:: YOUR ASSIGNMENT ::
Please copy the listing that follows exactly, leaving out any pictures.

:: EXTRACTED DATA ::
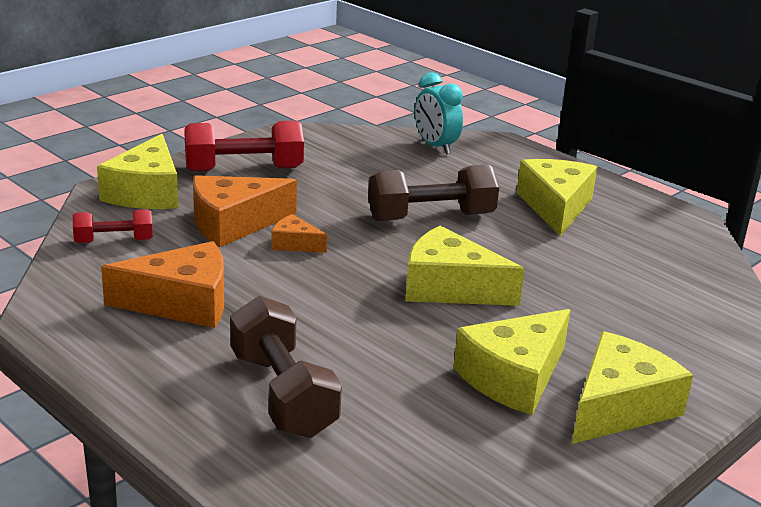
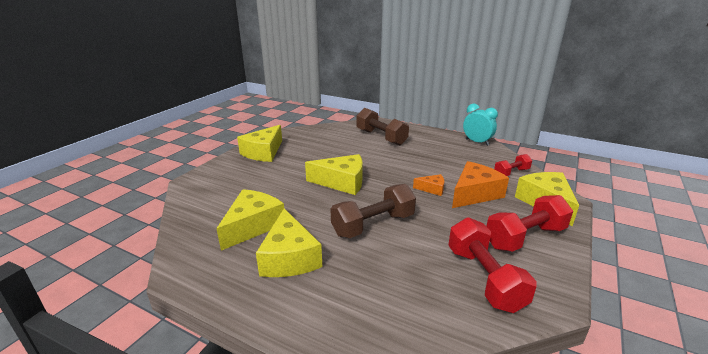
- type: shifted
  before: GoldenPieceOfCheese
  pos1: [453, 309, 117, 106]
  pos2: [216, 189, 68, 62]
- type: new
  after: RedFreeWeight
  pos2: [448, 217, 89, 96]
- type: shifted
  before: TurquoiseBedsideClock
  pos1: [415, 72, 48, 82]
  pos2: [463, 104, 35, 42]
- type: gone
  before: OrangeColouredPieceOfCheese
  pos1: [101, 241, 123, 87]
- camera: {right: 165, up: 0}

:: ANSWER SPACE ::
- type: shifted
  before: GoldenPieceOfCheese
  pos1: [453, 309, 117, 106]
  pos2: [216, 189, 68, 62]
- type: new
  after: RedFreeWeight
  pos2: [448, 217, 89, 96]
- type: shifted
  before: TurquoiseBedsideClock
  pos1: [415, 72, 48, 82]
  pos2: [463, 104, 35, 42]
- type: gone
  before: OrangeColouredPieceOfCheese
  pos1: [101, 241, 123, 87]
- camera: {right: 165, up: 0}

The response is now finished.